(Data excerpts)
§ §

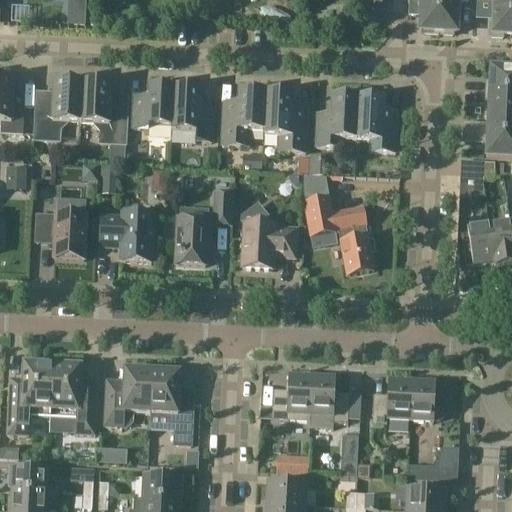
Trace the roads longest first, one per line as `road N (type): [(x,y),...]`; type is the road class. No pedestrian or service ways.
road 1 (residential): [(0,45),(394,63)]
road 2 (residential): [(422,73),(433,97),(422,345)]
road 3 (residential): [(231,338),(0,325)]
road 4 (residential): [(422,345),(231,338)]
road 5 (residential): [(225,511),(231,338)]
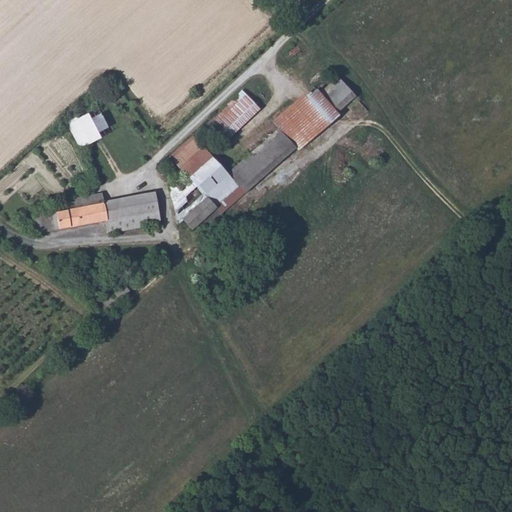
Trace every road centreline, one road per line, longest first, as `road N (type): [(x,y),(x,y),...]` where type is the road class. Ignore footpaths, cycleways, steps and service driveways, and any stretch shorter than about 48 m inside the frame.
road 1 (track): [(164,236),(155,161),(327,0)]
road 2 (unclassified): [(0,224),(20,241),(51,245),(164,236)]
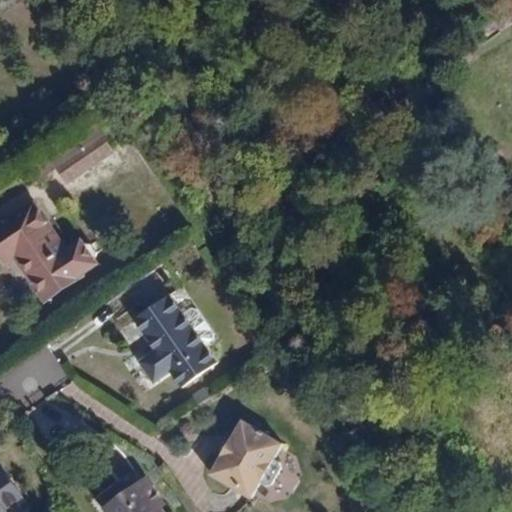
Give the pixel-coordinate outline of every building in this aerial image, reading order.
[(456,54),(450,46),(426,63),(432,71),(456,54)] [(125,154),(114,137),(69,166),(80,184),(125,154)] [(13,257),(40,304),(75,284),(46,235),(49,233),(34,210),(0,231),(0,251),(6,261),(13,257)] [(363,242),(345,251),(358,279),(376,271),(363,242)] [(210,358),(173,304),(137,329),(159,360),(143,371),(157,391),(173,380),(174,383),(210,358)] [(282,445),(240,420),(206,476),(248,501),(273,460),(282,445)] [(0,511),(4,511),(2,509),(20,496),(0,467),(0,511)] [(157,511),(161,509),(149,493),(145,496),(140,489),(106,511),(157,511)]
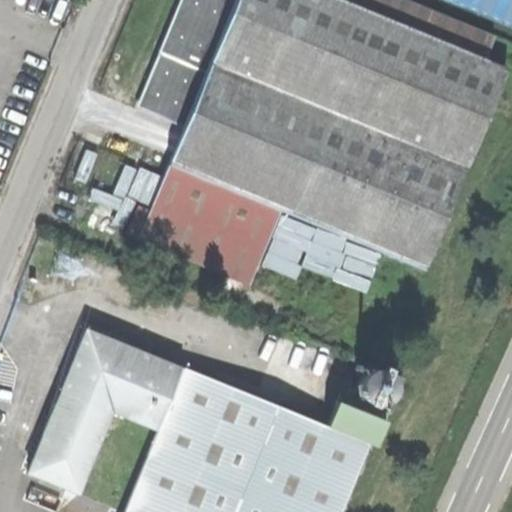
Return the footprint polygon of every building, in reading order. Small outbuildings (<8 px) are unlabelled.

§ §

**EXERCISE:**
Return, with no changes, the lines starting at the one containing "Trace every road" and ending at the one containing "road 2 (unclassified): [(0,224),(20,241),(51,245),(164,236)]".

**RESULT OF THE EXERCISE:**
Trace every road centreline, one road per line, longest first, as `road N (type): [(x,y),(x,y),...]` where type is the road class. Ignore footpaths, cycleways, steps and service driveways, and any stretch shorter than about 48 m inside the frame.
road 1 (track): [(164,236),(155,161),(327,0)]
road 2 (unclassified): [(0,224),(20,241),(51,245),(164,236)]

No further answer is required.